--- Data to process ---

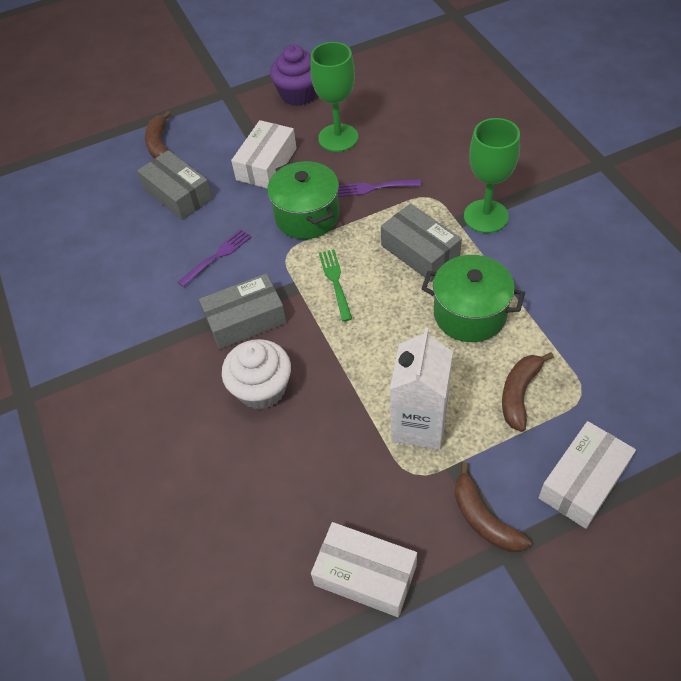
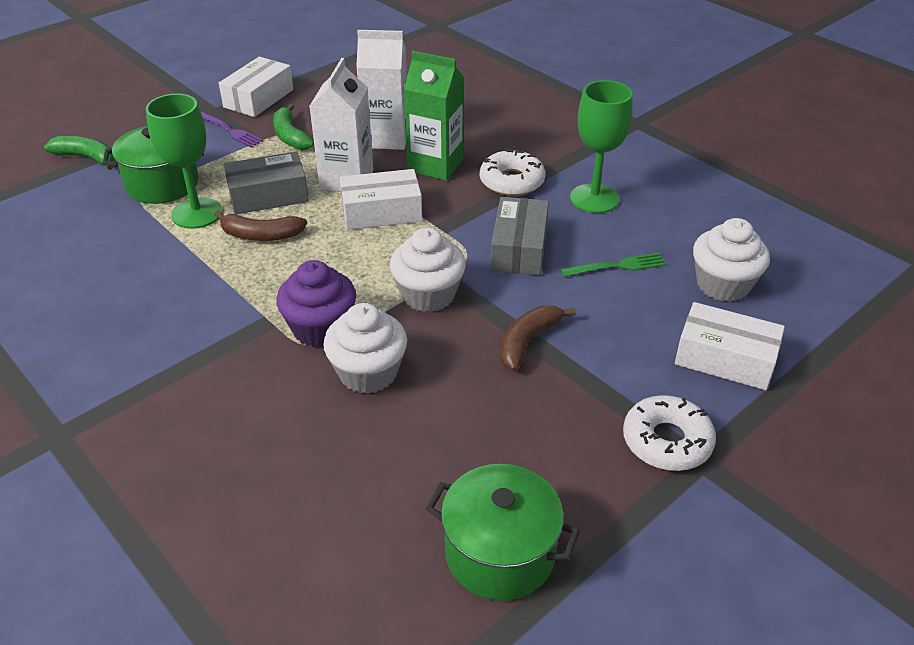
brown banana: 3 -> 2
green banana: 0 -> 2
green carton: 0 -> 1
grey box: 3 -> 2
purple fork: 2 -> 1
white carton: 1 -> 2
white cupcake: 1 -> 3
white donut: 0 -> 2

---

# [To do]
Leave out the images and transcribe all the records exactly.

# [Task output]
brown banana: 3 -> 2
green banana: 0 -> 2
green carton: 0 -> 1
grey box: 3 -> 2
purple fork: 2 -> 1
white carton: 1 -> 2
white cupcake: 1 -> 3
white donut: 0 -> 2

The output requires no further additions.